## Assignment
Starting with the line that has "RGB pin R: D12 -> A0" in the records below and ending with the line that has "LINE pin VCC: 5V -> 3V3", output those lines exactly and nothing more; omit the pictures.

## Supplied records

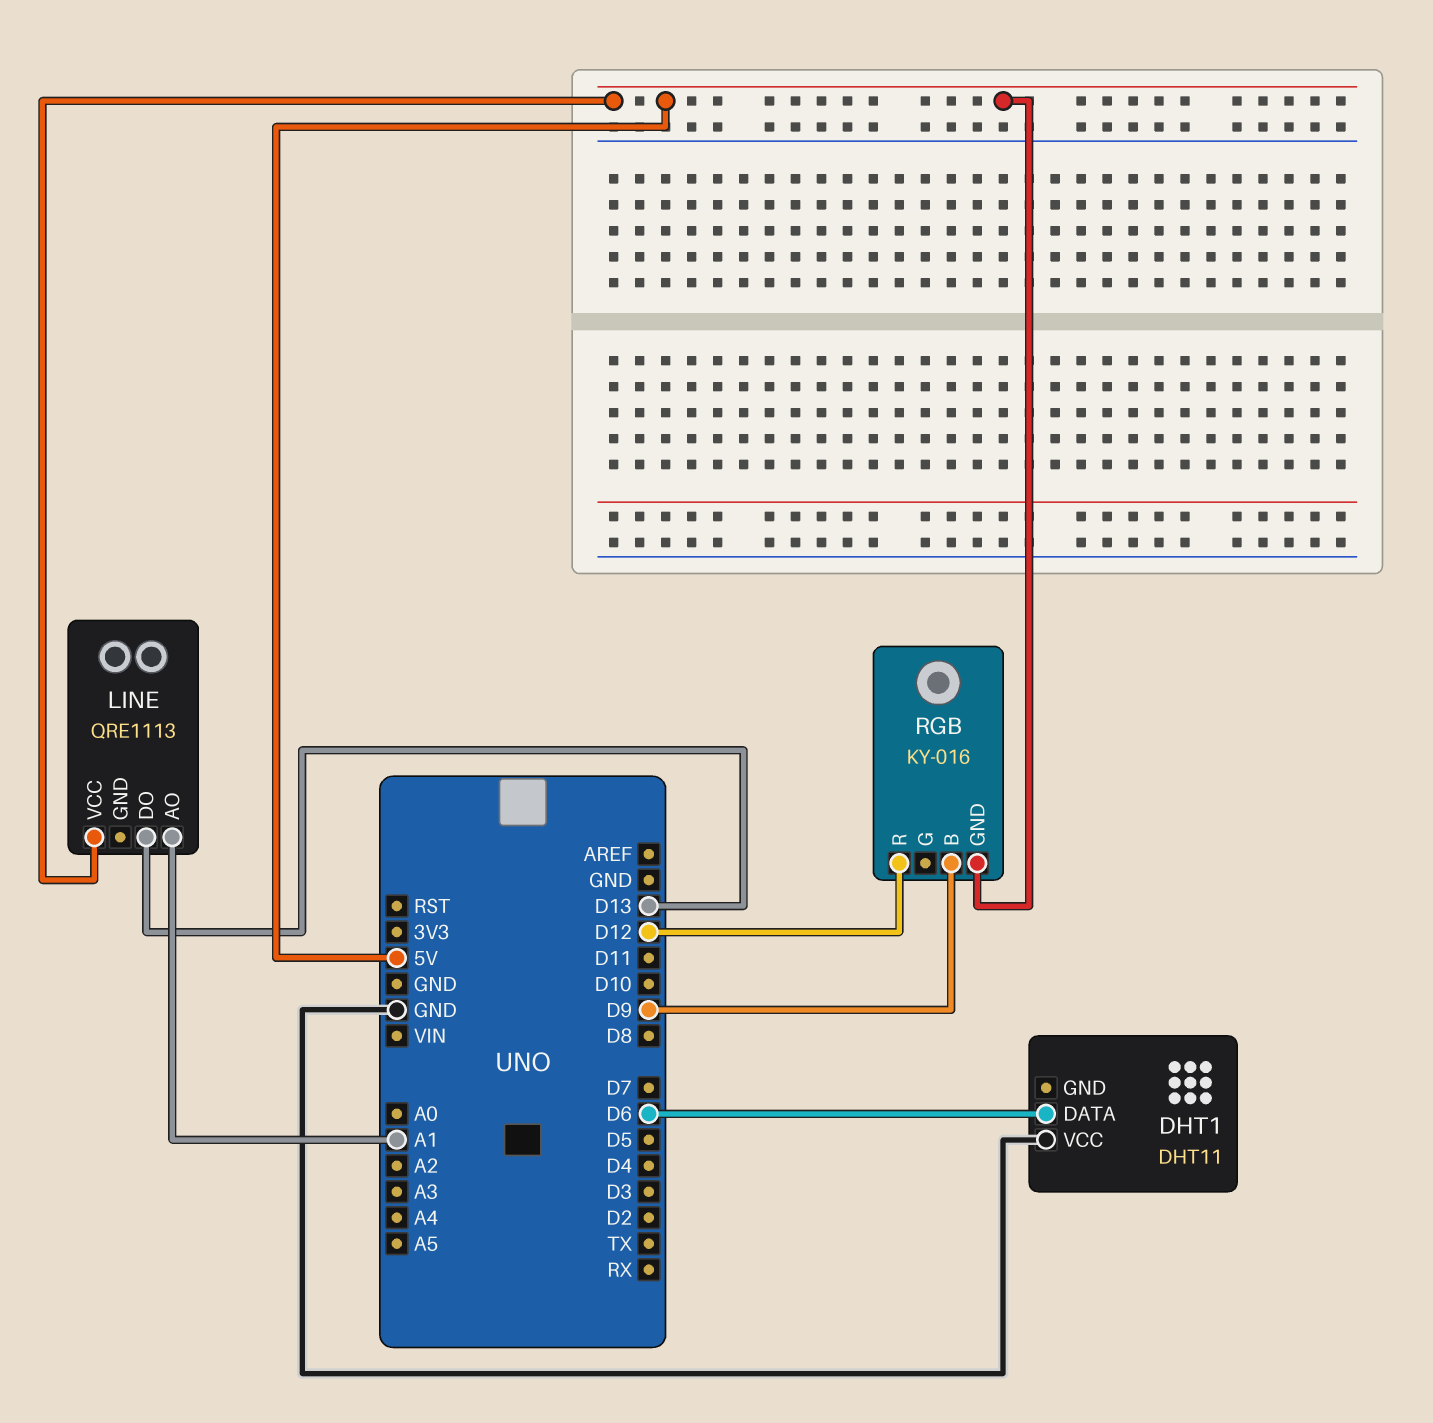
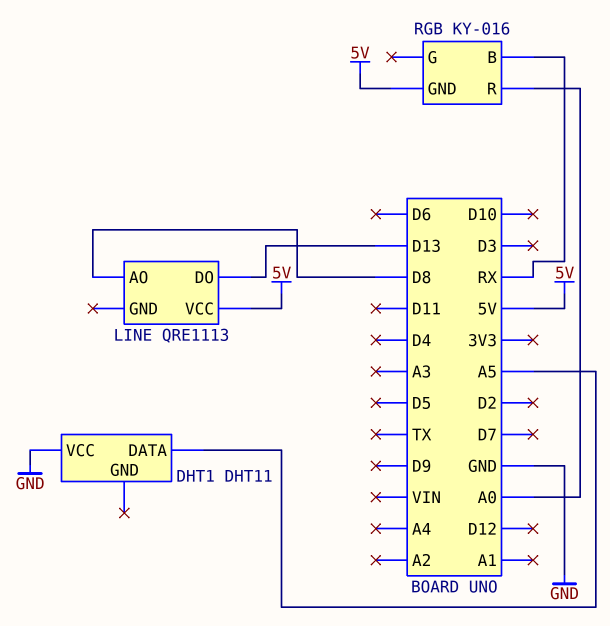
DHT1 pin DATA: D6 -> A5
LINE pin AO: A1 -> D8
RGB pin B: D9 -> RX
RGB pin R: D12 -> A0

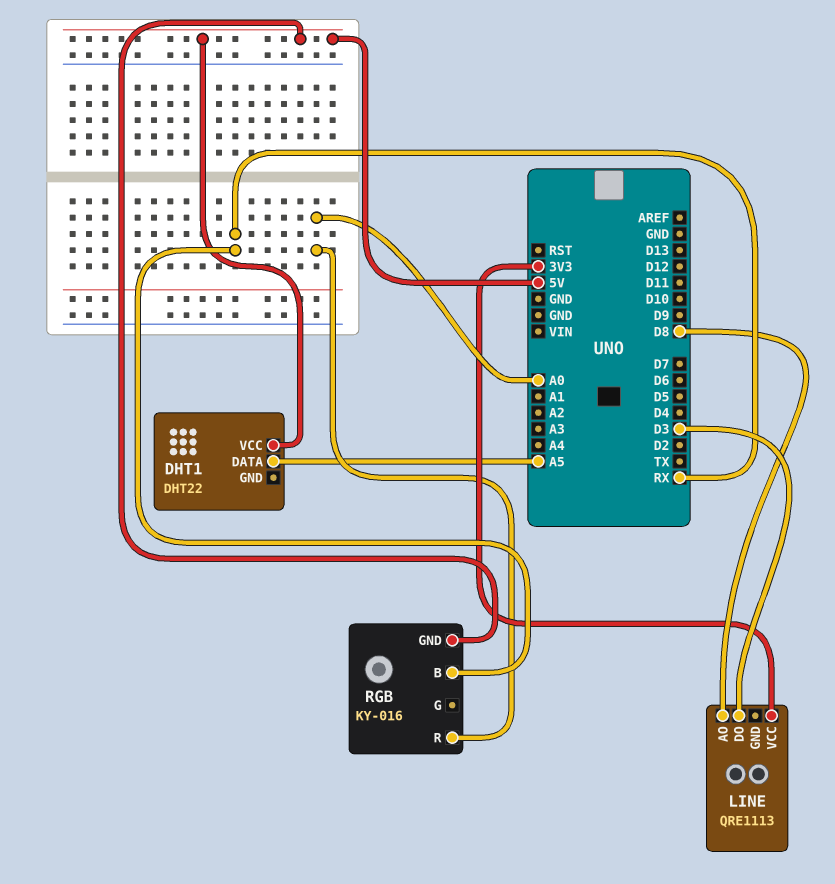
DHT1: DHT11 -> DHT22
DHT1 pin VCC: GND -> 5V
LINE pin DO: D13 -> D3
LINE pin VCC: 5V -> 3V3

* * *

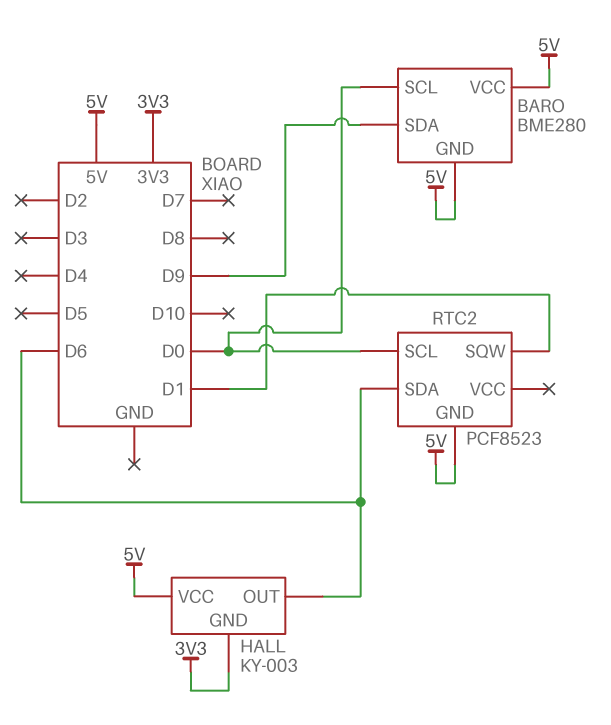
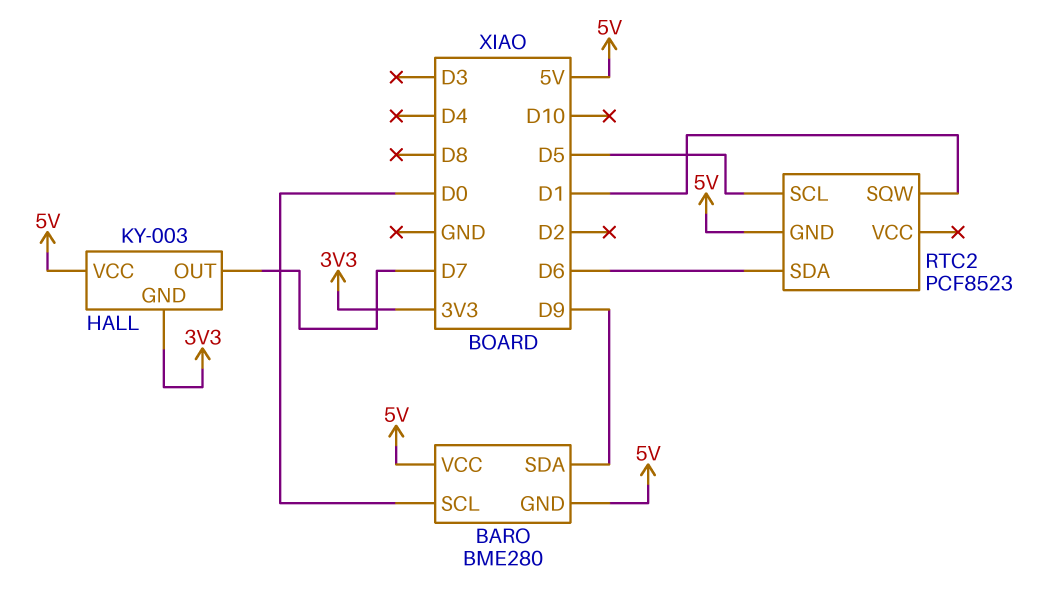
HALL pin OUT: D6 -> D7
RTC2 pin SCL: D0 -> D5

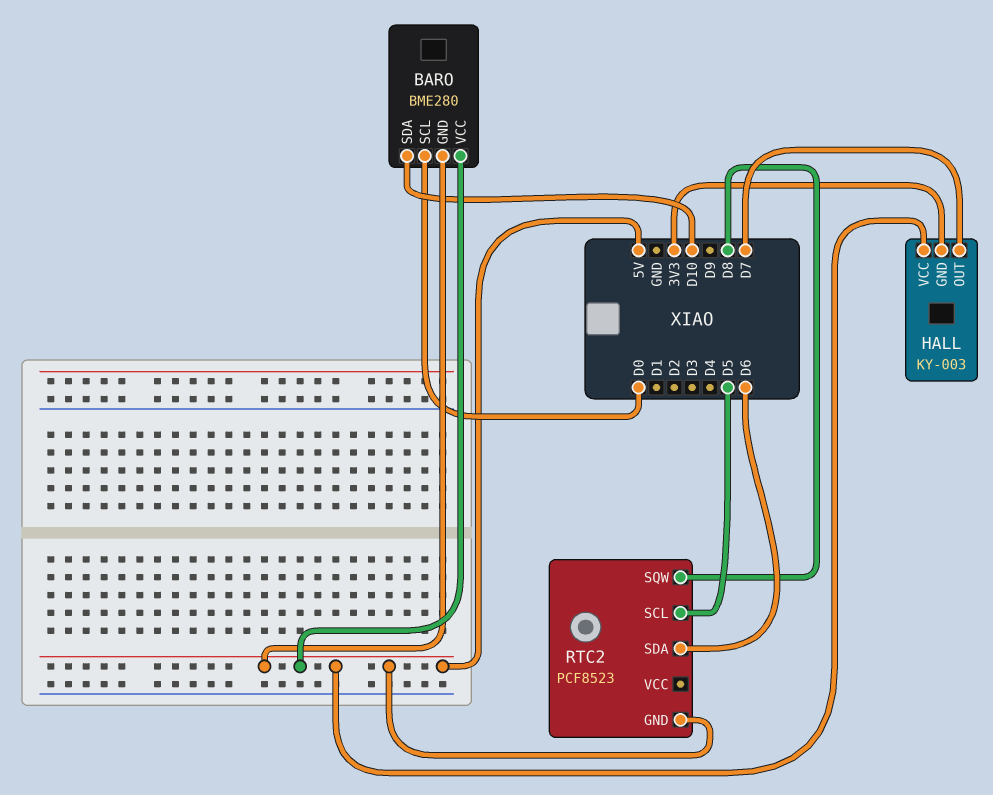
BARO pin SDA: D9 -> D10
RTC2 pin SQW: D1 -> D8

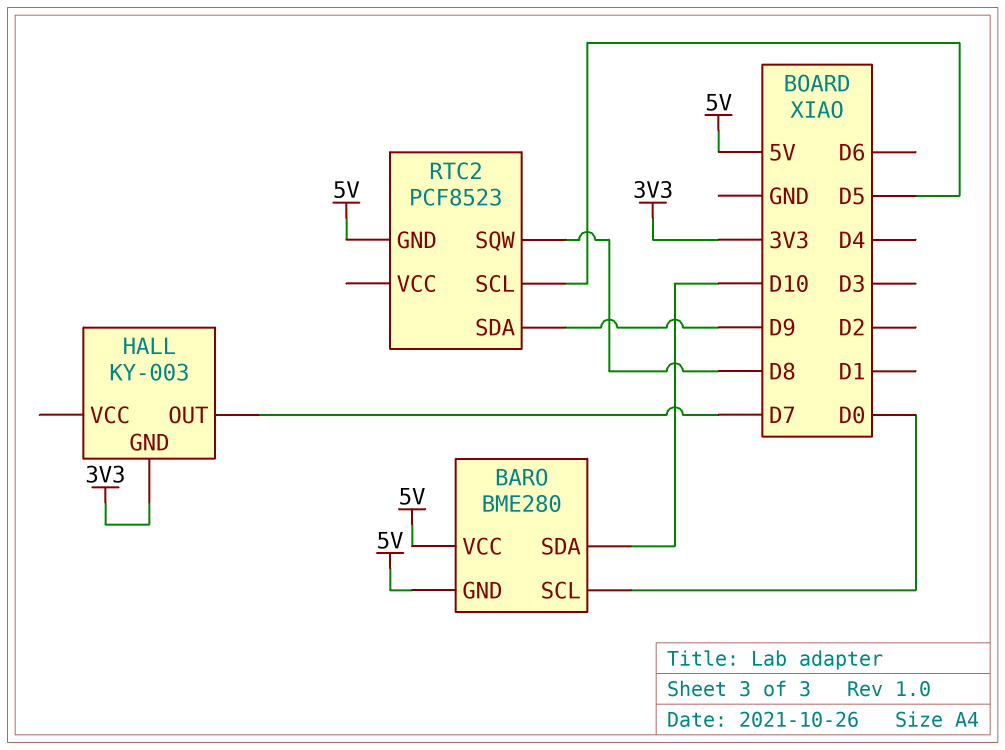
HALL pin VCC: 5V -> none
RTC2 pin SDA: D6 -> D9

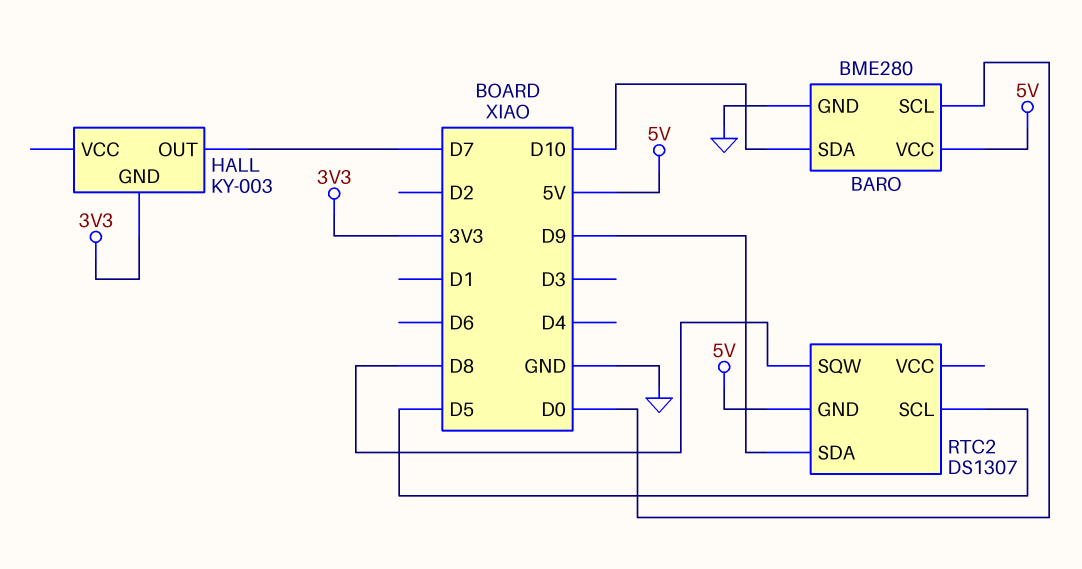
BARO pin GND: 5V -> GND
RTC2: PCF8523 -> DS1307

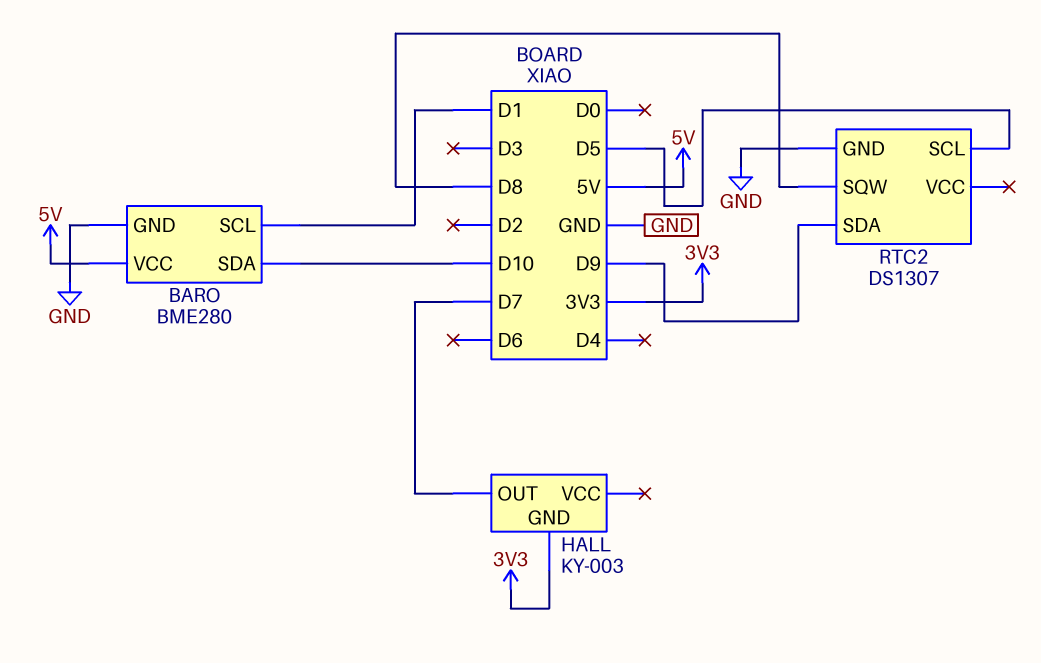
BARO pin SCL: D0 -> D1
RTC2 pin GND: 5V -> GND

==

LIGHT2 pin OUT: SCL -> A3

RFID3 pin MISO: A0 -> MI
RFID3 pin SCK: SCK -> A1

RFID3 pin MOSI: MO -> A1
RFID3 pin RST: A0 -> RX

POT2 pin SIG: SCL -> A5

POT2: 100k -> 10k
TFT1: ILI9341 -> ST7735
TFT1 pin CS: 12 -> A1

## Solution for this task
RGB pin R: D12 -> A0

DHT1: DHT11 -> DHT22
DHT1 pin VCC: GND -> 5V
LINE pin DO: D13 -> D3
LINE pin VCC: 5V -> 3V3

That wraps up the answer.